Reproduce the following records line for line, without changing any text, spacing, or coordinates.

◆ **Extracted data entries**:
* * * * * * *

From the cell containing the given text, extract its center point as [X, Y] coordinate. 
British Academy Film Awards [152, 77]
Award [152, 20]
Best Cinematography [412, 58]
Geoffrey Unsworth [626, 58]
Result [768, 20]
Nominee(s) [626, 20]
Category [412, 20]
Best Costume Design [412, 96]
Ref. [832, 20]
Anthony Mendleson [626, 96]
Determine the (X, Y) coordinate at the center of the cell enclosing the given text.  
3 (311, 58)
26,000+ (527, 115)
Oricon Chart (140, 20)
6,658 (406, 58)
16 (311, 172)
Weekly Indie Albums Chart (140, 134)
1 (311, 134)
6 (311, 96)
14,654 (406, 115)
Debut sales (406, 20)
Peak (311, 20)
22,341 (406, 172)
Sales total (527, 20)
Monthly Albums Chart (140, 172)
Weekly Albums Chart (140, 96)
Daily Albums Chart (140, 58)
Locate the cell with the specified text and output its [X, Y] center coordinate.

* * * * * * *

◆ **Expected answer**:
From the cell containing the given text, extract its center point as [X, Y] coordinate. 
British Academy Film Awards [152, 77]
Award [152, 20]
Best Cinematography [412, 58]
Geoffrey Unsworth [626, 58]
Result [768, 20]
Nominee(s) [626, 20]
Category [412, 20]
Best Costume Design [412, 96]
Ref. [832, 20]
Anthony Mendleson [626, 96]
Determine the (X, Y) coordinate at the center of the cell enclosing the given text.  
3 (311, 58)
26,000+ (527, 115)
Oricon Chart (140, 20)
6,658 (406, 58)
16 (311, 172)
Weekly Indie Albums Chart (140, 134)
1 (311, 134)
6 (311, 96)
14,654 (406, 115)
Debut sales (406, 20)
Peak (311, 20)
22,341 (406, 172)
Sales total (527, 20)
Monthly Albums Chart (140, 172)
Weekly Albums Chart (140, 96)
Daily Albums Chart (140, 58)
Locate the cell with the specified text and output its [X, Y] center coordinate.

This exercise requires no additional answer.